When the line containing "(310, 614) = (396, 340): none" is found in the data below, copy it and each line after it through the line containing "(453, 415) = (561, 214): pink", exactly and with no others.
(Data records begins)
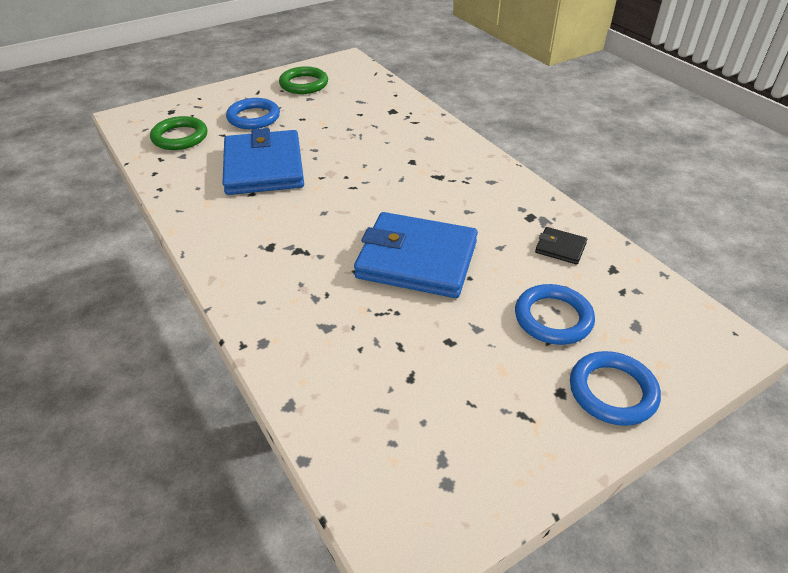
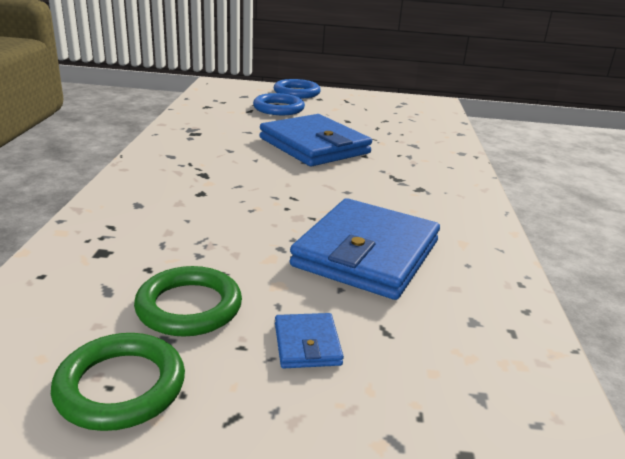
camera: 145 degrees left, 15 degrees down
(180, 137) = (466, 363): green ring -> green ring (189, 307)
(253, 117) = (307, 344): blue ring -> blue wallet
(560, 248) = (213, 119): black wallet -> none

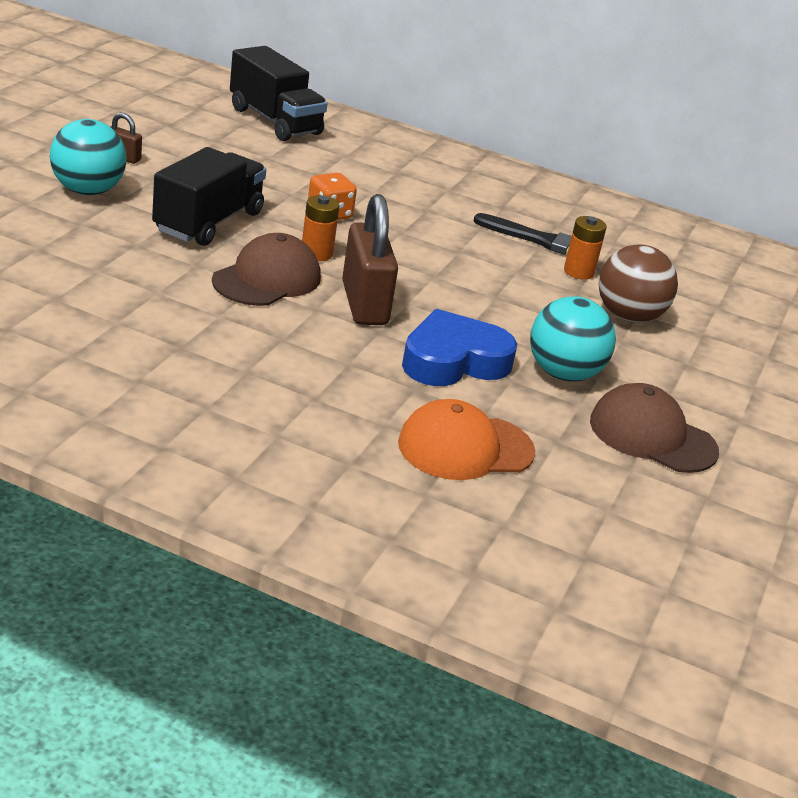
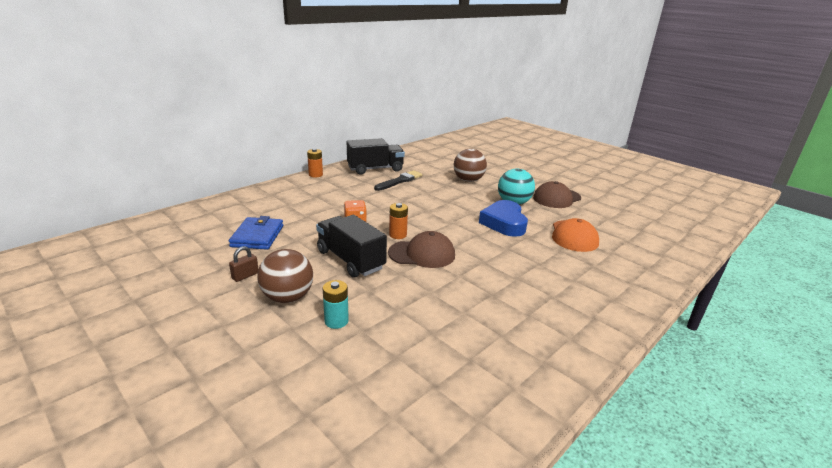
camera: 65 degrees left, 5 degrees down
(51, 228) = (336, 321): none -> turquoise battery
(87, 191) = (288, 297): turquoise ball -> brown ball
(229, 149) = (257, 236): none -> blue wallet
(267, 279) = (422, 254): brown cap -> brown cap turned 120 degrees clockwise
(275, 121) = (230, 215): black truck -> black truck (375, 169)
(364, 304) = (451, 233): brown padlock -> none
(578, 272) = (429, 180): orange battery -> orange battery (315, 175)

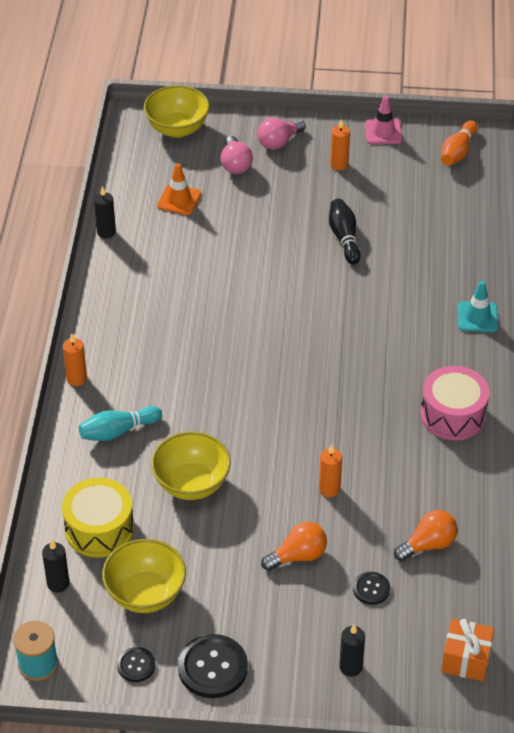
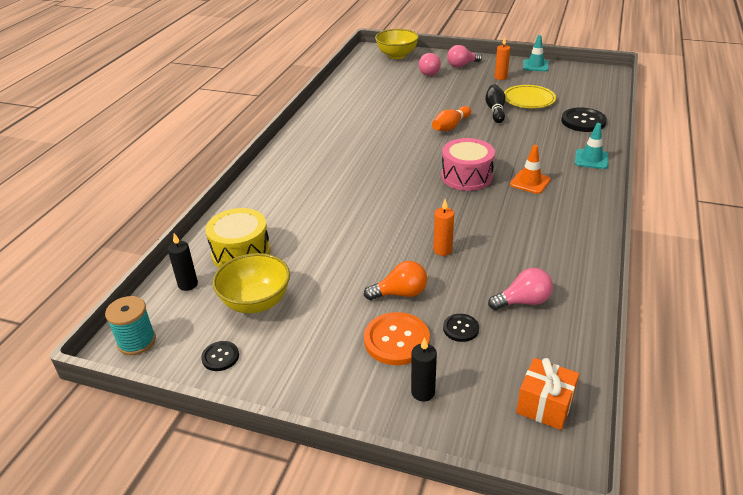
camera: 15 degrees right, 10 degrees down
(76, 379) = (271, 163): orange candle -> none
(106, 232) = (329, 95): black candle -> none
(118, 431) = (286, 194): turquoise bowling pin -> none
(179, 200) = (385, 84): orange traffic cone -> orange traffic cone (530, 182)
(191, 484) = (328, 232): yellow bowl -> none
(212, 667) = (289, 370): black button -> black button (583, 121)
(310, 614) = (396, 340): none -> orange button
(383, 132) = (535, 65): pink traffic cone -> turquoise traffic cone
(385, 210) = (528, 100): none -> yellow plate
(428, 544) = (523, 301): orange light bulb -> pink light bulb
(453, 415) = (561, 214): pink drum -> pink drum (466, 176)
(457, 152) = (587, 77): orange bowling pin -> orange bowling pin (450, 126)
(Data records ends)
**Your solution**
(310, 614) = (396, 340): none -> orange button
(383, 132) = (535, 65): pink traffic cone -> turquoise traffic cone
(385, 210) = (528, 100): none -> yellow plate
(428, 544) = (523, 301): orange light bulb -> pink light bulb
(453, 415) = (561, 214): pink drum -> pink drum (466, 176)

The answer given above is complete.